> Task description: Copy nothing from the entries below except the lines from the one containing "red triangle: rotated" through the one containing "purple diamond: moved", and copy those exactly.

(Beginning of Raw data)

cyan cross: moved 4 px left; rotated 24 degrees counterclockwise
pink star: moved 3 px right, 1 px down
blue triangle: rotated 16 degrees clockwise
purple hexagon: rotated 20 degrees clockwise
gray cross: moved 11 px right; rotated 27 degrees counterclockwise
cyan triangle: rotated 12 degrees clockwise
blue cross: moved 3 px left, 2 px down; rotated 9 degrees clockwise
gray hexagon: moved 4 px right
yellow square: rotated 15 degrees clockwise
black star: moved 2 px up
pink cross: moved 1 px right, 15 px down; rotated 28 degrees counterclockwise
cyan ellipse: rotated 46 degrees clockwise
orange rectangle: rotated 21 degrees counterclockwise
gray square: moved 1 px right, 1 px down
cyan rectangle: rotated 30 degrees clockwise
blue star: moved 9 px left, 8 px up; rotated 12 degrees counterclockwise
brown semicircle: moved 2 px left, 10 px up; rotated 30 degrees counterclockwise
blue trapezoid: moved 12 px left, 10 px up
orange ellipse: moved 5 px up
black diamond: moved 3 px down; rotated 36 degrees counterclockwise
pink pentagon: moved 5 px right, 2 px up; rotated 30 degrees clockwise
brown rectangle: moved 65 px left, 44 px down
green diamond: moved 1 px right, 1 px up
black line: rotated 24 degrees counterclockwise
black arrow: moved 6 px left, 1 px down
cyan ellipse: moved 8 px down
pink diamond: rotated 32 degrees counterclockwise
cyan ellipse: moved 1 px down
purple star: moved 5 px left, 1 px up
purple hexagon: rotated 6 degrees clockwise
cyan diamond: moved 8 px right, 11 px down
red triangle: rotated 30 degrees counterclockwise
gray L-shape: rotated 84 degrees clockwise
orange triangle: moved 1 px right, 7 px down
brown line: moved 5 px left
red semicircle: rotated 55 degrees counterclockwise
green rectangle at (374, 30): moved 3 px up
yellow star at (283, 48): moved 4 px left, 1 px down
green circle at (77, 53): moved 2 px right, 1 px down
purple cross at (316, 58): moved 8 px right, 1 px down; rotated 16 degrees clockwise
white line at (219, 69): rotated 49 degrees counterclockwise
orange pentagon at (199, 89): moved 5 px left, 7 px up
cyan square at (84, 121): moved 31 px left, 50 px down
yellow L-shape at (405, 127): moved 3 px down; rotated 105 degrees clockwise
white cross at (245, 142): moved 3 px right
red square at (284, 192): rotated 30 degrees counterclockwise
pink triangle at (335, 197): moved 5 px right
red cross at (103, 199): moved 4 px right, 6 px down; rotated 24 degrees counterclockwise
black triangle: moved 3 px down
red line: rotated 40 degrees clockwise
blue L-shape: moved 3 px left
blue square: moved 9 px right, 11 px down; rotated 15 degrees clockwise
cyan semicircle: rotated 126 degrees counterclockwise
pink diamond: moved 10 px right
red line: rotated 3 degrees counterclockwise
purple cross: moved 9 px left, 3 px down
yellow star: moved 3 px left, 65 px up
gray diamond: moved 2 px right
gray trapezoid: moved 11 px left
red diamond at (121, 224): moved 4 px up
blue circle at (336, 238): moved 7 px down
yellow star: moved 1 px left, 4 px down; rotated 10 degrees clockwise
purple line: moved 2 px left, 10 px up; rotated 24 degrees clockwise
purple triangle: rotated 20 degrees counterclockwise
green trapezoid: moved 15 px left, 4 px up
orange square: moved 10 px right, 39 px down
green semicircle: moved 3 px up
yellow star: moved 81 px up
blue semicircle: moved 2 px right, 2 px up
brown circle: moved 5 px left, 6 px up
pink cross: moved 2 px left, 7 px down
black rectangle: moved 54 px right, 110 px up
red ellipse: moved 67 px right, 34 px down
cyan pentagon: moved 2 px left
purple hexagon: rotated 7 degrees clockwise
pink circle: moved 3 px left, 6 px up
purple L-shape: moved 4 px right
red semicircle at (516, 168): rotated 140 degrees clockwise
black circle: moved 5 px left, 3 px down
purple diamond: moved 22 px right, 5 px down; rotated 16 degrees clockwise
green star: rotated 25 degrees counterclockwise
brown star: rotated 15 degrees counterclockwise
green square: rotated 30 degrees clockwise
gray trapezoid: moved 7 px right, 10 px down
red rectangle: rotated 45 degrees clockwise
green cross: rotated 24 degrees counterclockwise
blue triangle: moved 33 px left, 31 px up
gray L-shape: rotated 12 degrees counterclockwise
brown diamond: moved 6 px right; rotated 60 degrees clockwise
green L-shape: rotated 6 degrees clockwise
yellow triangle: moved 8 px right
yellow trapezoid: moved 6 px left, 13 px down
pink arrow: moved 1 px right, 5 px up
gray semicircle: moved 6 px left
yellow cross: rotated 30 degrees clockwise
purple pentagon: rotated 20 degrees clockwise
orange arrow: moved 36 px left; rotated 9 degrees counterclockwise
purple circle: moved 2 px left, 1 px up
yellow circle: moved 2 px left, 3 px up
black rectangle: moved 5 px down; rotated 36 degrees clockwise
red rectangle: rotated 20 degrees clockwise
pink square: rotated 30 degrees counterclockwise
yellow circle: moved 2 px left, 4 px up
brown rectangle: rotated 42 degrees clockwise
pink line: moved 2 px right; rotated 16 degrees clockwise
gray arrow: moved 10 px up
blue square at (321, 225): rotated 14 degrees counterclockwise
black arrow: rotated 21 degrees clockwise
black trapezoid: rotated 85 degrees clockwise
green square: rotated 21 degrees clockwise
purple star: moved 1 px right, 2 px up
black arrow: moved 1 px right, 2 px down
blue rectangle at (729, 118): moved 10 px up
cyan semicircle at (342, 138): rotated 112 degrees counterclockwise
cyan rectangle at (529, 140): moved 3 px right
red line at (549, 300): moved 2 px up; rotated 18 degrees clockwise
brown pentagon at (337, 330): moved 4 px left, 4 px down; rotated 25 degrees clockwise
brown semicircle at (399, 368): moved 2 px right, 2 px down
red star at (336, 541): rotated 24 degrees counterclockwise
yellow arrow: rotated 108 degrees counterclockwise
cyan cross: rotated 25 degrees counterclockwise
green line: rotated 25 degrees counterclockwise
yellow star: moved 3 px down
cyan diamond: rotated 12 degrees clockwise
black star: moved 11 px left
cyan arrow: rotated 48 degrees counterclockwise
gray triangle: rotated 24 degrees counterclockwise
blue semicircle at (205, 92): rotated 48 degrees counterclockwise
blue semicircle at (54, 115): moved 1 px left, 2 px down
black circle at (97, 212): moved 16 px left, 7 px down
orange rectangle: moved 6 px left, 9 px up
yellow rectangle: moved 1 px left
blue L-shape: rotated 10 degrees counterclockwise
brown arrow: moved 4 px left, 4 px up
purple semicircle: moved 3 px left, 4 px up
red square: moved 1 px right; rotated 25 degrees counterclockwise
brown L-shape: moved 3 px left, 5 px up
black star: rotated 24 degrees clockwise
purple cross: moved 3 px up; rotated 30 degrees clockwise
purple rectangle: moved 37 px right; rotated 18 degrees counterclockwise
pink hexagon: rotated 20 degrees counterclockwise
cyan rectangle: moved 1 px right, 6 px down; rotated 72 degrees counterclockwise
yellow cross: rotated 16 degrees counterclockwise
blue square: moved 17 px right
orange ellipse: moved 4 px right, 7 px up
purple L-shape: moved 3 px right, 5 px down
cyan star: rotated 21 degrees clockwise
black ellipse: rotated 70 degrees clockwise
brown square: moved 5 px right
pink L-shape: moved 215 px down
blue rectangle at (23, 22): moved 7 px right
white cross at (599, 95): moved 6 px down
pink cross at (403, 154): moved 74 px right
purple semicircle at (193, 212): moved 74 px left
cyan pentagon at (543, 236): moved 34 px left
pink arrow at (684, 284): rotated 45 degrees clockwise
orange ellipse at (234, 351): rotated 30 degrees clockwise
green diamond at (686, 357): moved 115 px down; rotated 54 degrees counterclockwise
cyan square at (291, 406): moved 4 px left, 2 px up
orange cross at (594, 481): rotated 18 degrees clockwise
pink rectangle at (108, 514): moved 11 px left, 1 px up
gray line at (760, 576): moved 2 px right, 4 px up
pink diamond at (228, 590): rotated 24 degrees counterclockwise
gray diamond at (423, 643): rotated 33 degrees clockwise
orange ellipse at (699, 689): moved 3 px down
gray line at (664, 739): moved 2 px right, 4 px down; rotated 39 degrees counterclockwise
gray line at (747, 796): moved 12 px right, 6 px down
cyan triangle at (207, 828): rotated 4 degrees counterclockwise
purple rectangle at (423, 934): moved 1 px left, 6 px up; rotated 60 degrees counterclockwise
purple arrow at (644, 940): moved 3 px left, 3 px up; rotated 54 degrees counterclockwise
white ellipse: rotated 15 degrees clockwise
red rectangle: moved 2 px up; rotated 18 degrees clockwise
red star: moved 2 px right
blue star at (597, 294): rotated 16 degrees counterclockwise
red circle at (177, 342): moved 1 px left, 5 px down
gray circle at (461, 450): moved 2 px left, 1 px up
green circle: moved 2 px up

(End of Raw data)

> Output:
red triangle: rotated 30 degrees counterclockwise
gray L-shape: rotated 84 degrees clockwise
orange triangle: moved 1 px right, 7 px down
brown line: moved 5 px left
red semicircle: rotated 55 degrees counterclockwise
green rectangle at (374, 30): moved 3 px up
yellow star at (283, 48): moved 4 px left, 1 px down
green circle at (77, 53): moved 2 px right, 1 px down
purple cross at (316, 58): moved 8 px right, 1 px down; rotated 16 degrees clockwise
white line at (219, 69): rotated 49 degrees counterclockwise
orange pentagon at (199, 89): moved 5 px left, 7 px up
cyan square at (84, 121): moved 31 px left, 50 px down
yellow L-shape at (405, 127): moved 3 px down; rotated 105 degrees clockwise
white cross at (245, 142): moved 3 px right
red square at (284, 192): rotated 30 degrees counterclockwise
pink triangle at (335, 197): moved 5 px right
red cross at (103, 199): moved 4 px right, 6 px down; rotated 24 degrees counterclockwise
black triangle: moved 3 px down
red line: rotated 40 degrees clockwise
blue L-shape: moved 3 px left
blue square: moved 9 px right, 11 px down; rotated 15 degrees clockwise
cyan semicircle: rotated 126 degrees counterclockwise
pink diamond: moved 10 px right
red line: rotated 3 degrees counterclockwise
purple cross: moved 9 px left, 3 px down
yellow star: moved 3 px left, 65 px up
gray diamond: moved 2 px right
gray trapezoid: moved 11 px left
red diamond at (121, 224): moved 4 px up
blue circle at (336, 238): moved 7 px down
yellow star: moved 1 px left, 4 px down; rotated 10 degrees clockwise
purple line: moved 2 px left, 10 px up; rotated 24 degrees clockwise
purple triangle: rotated 20 degrees counterclockwise
green trapezoid: moved 15 px left, 4 px up
orange square: moved 10 px right, 39 px down
green semicircle: moved 3 px up
yellow star: moved 81 px up
blue semicircle: moved 2 px right, 2 px up
brown circle: moved 5 px left, 6 px up
pink cross: moved 2 px left, 7 px down
black rectangle: moved 54 px right, 110 px up
red ellipse: moved 67 px right, 34 px down
cyan pentagon: moved 2 px left
purple hexagon: rotated 7 degrees clockwise
pink circle: moved 3 px left, 6 px up
purple L-shape: moved 4 px right
red semicircle at (516, 168): rotated 140 degrees clockwise
black circle: moved 5 px left, 3 px down
purple diamond: moved 22 px right, 5 px down; rotated 16 degrees clockwise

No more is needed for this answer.